> DESCRIPTION OF THE TASK
Copy out all of the material exactly as presented.

Collection entries:
════════════════════

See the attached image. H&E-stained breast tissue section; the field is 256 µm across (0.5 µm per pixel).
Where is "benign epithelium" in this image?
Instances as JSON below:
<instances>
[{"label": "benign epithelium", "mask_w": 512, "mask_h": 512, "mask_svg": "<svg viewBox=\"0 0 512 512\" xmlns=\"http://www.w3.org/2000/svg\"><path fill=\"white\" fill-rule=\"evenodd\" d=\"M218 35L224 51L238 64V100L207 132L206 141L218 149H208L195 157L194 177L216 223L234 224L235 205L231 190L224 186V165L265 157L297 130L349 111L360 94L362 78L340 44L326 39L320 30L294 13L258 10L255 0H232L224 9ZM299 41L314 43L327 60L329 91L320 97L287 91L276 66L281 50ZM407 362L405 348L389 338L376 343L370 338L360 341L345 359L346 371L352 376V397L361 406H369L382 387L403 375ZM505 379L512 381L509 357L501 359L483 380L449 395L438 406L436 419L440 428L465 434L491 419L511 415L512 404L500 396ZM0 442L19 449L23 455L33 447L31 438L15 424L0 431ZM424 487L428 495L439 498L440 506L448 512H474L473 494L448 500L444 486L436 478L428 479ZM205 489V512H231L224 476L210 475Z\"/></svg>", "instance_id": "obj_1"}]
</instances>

════════════════════

> SOLUTION TO THIS TASK
See the attached image. H&E-stained breast tissue section; the field is 256 µm across (0.5 µm per pixel).
Where is "benign epithelium" in this image?
Instances as JSON below:
<instances>
[{"label": "benign epithelium", "mask_w": 512, "mask_h": 512, "mask_svg": "<svg viewBox=\"0 0 512 512\" xmlns=\"http://www.w3.org/2000/svg\"><path fill=\"white\" fill-rule=\"evenodd\" d=\"M218 35L224 51L238 64V100L207 132L206 141L218 149H208L195 157L194 177L216 223L234 224L235 205L231 190L224 186V165L265 157L297 130L349 111L360 94L362 78L340 44L326 39L320 30L294 13L258 10L255 0H232L224 9ZM299 41L314 43L327 60L329 91L320 97L287 91L276 66L281 50ZM407 362L405 348L389 338L376 343L370 338L360 341L345 359L346 371L352 376V397L361 406H369L382 387L403 375ZM505 379L512 381L509 357L501 359L483 380L449 395L438 406L436 419L440 428L465 434L491 419L511 415L512 404L500 396ZM0 442L19 449L23 455L33 447L31 438L15 424L0 431ZM424 487L428 495L439 498L440 506L448 512H474L473 494L448 500L444 486L436 478L428 479ZM205 489V512H231L224 476L210 475Z\"/></svg>", "instance_id": "obj_1"}]
</instances>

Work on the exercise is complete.